---- SOURCE INFORMATION
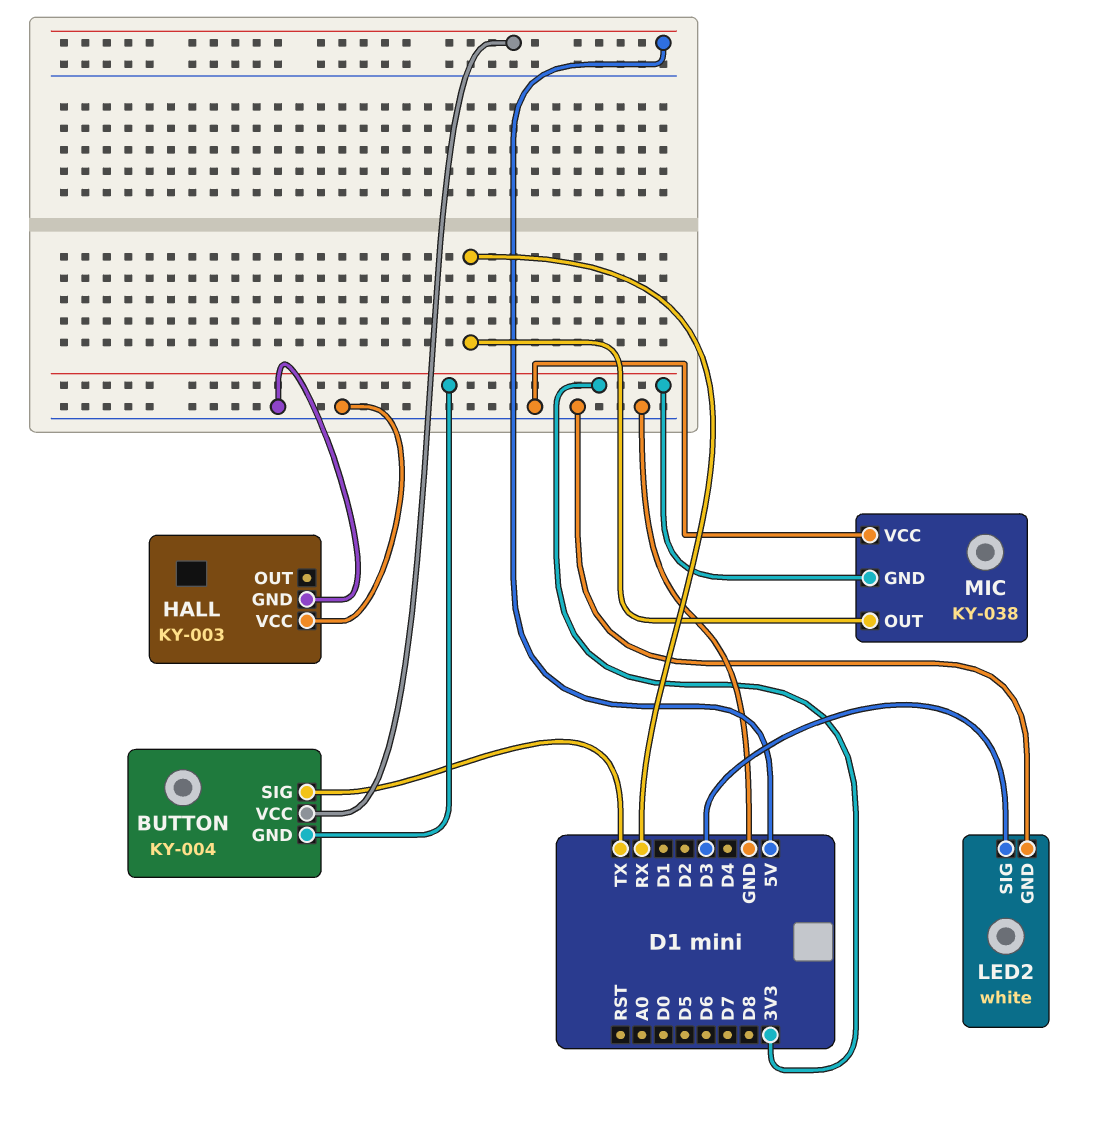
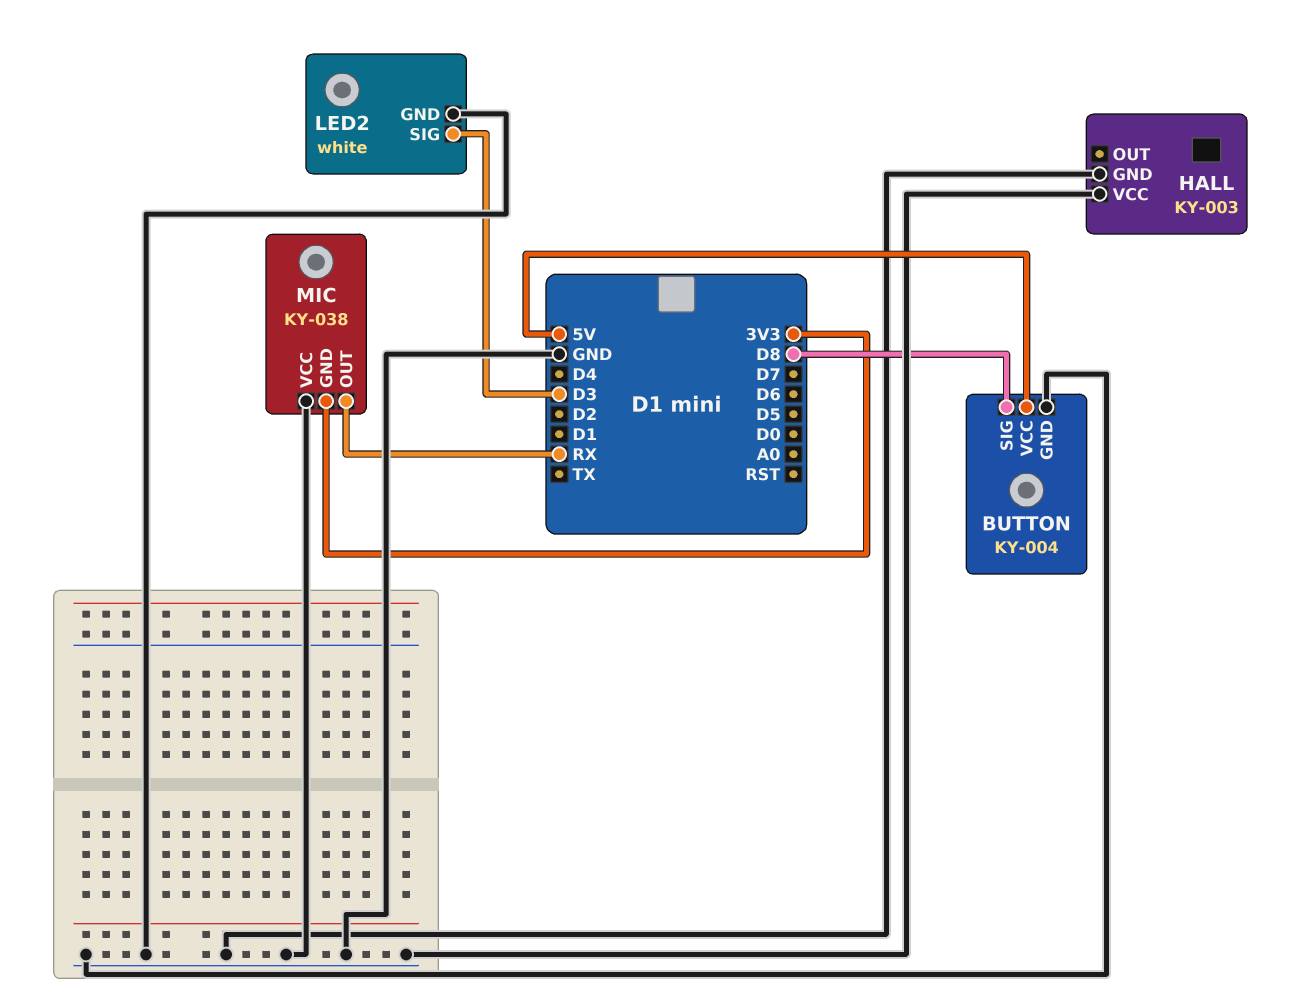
BUTTON pin GND: 3V3 -> GND
BUTTON pin SIG: TX -> D8

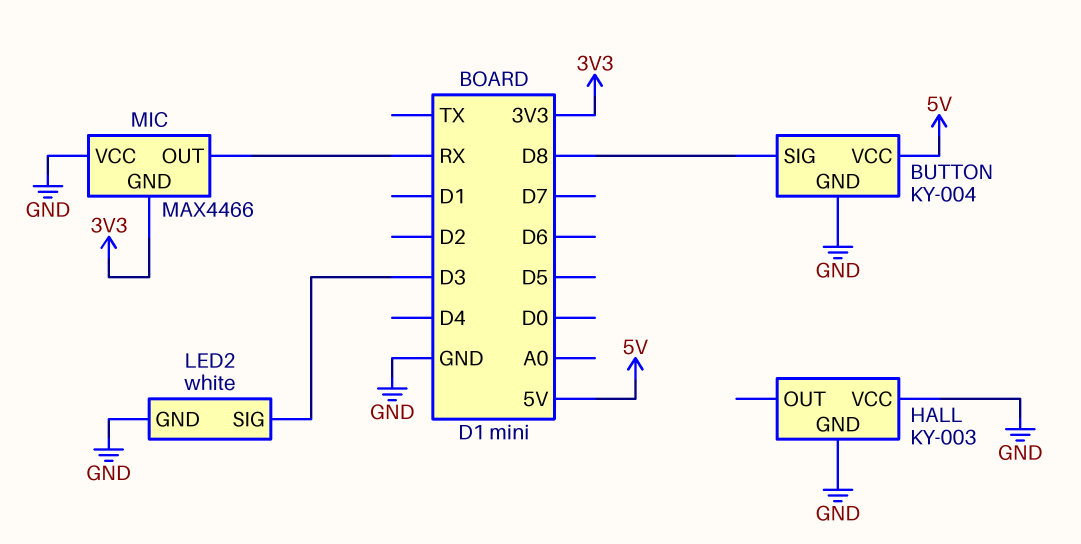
MIC: KY-038 -> MAX4466

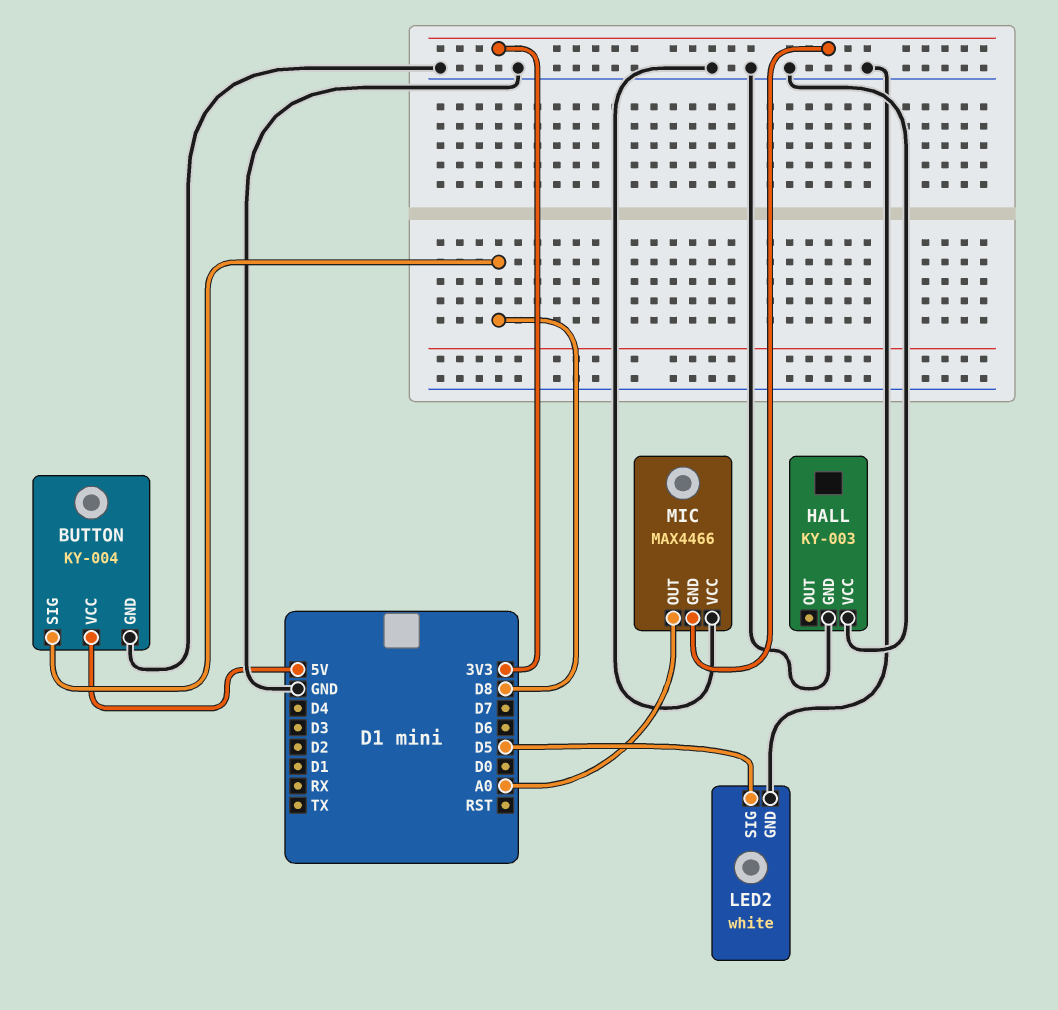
LED2 pin SIG: D3 -> D5
MIC pin OUT: RX -> A0

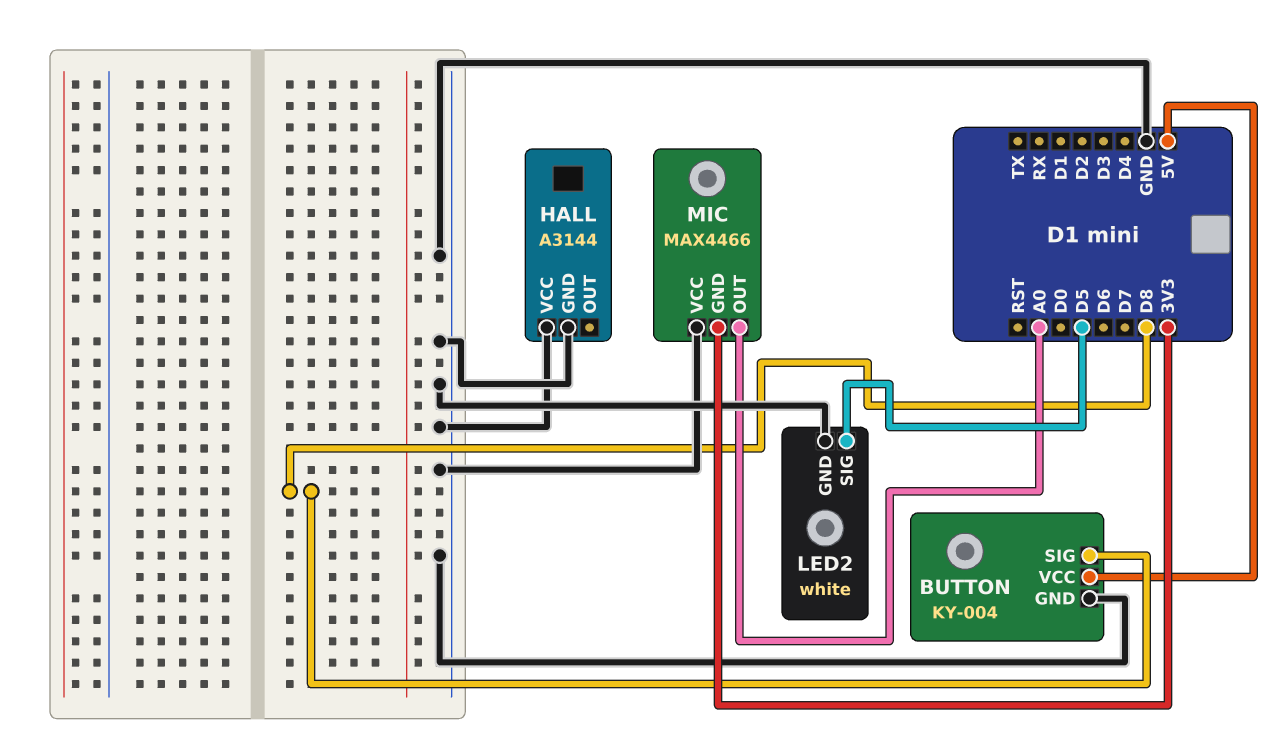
HALL: KY-003 -> A3144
--------
Could you restate every record above word for word, dropping the pictures?

BUTTON pin GND: 3V3 -> GND
BUTTON pin SIG: TX -> D8

MIC: KY-038 -> MAX4466

LED2 pin SIG: D3 -> D5
MIC pin OUT: RX -> A0

HALL: KY-003 -> A3144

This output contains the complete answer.